--- START ---
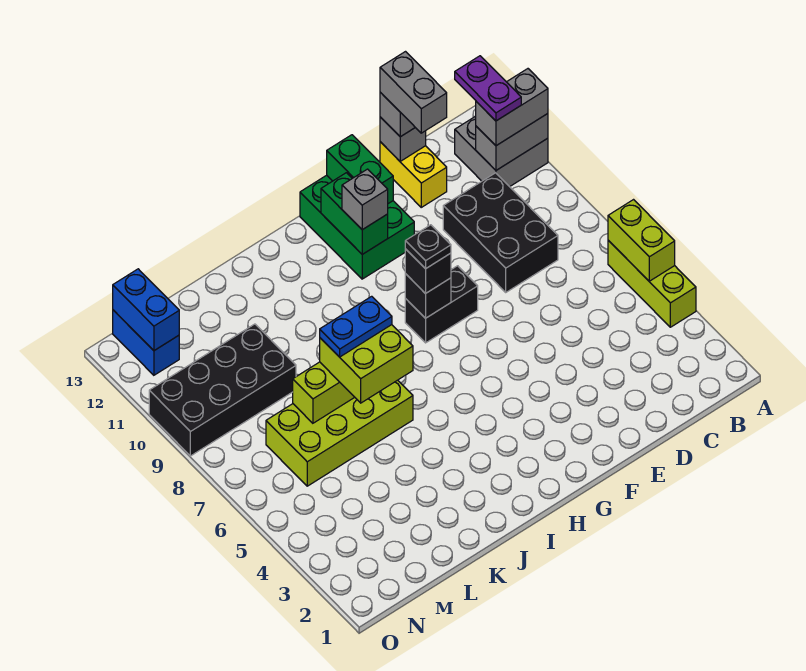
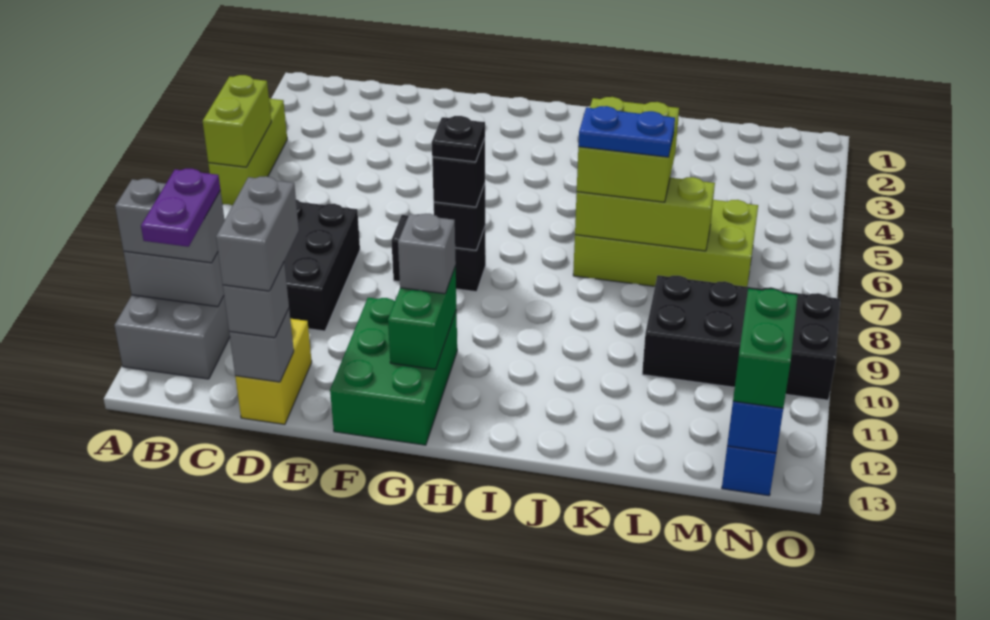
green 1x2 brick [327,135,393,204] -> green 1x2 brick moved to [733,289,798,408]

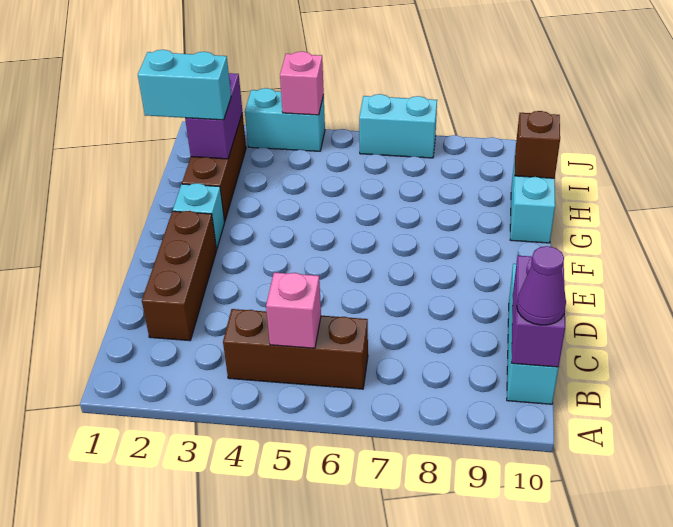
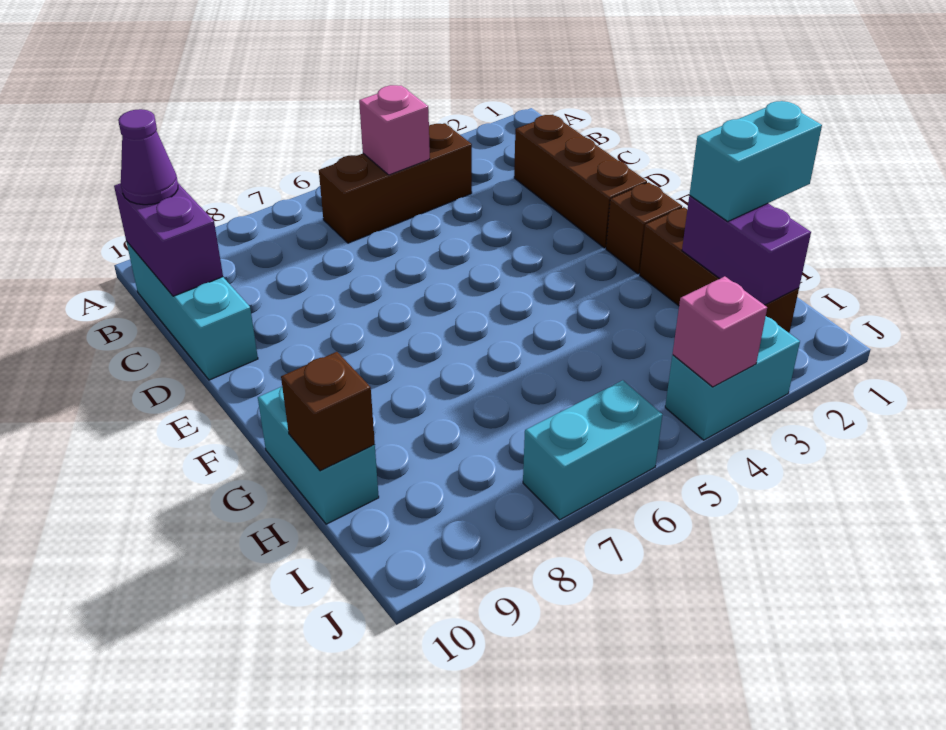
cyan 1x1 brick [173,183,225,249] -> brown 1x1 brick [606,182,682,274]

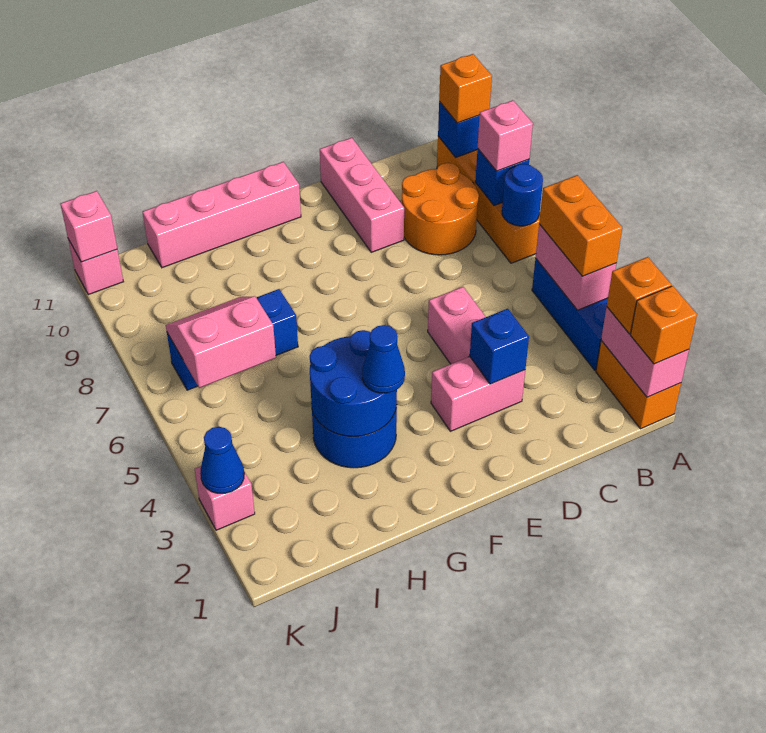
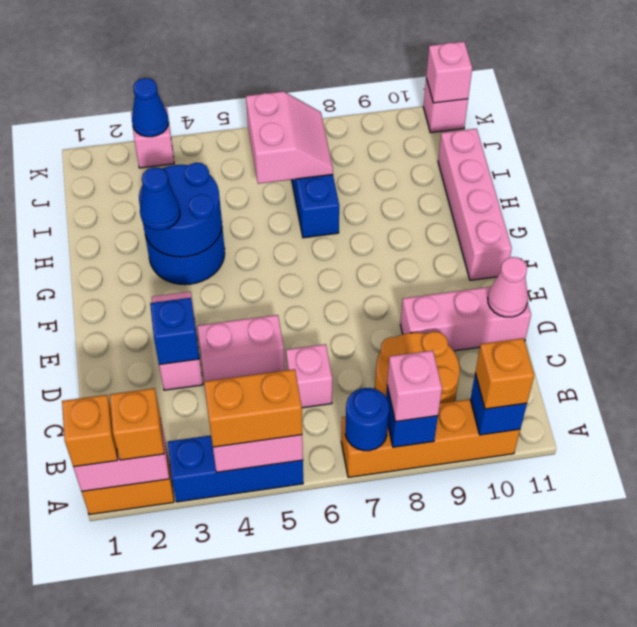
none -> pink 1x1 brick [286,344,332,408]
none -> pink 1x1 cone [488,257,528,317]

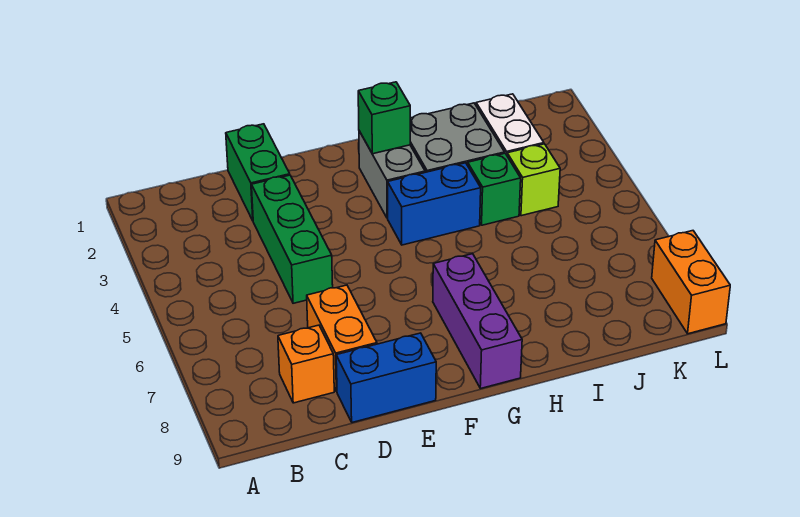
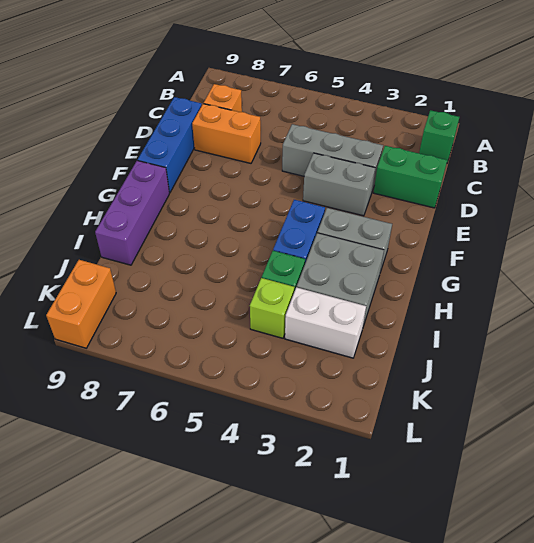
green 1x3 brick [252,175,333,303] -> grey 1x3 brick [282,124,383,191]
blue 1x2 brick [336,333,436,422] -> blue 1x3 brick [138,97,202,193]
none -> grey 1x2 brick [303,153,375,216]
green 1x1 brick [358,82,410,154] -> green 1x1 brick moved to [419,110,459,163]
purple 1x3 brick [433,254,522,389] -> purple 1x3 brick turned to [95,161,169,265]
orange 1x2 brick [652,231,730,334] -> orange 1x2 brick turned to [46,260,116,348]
--- END ---
> [The task]
Set down exactly what runs from the line containing "green 1x3 brick" through the last line above, both lines included.

> [Exercise result]
green 1x3 brick [252,175,333,303] -> grey 1x3 brick [282,124,383,191]
blue 1x2 brick [336,333,436,422] -> blue 1x3 brick [138,97,202,193]
none -> grey 1x2 brick [303,153,375,216]
green 1x1 brick [358,82,410,154] -> green 1x1 brick moved to [419,110,459,163]
purple 1x3 brick [433,254,522,389] -> purple 1x3 brick turned to [95,161,169,265]
orange 1x2 brick [652,231,730,334] -> orange 1x2 brick turned to [46,260,116,348]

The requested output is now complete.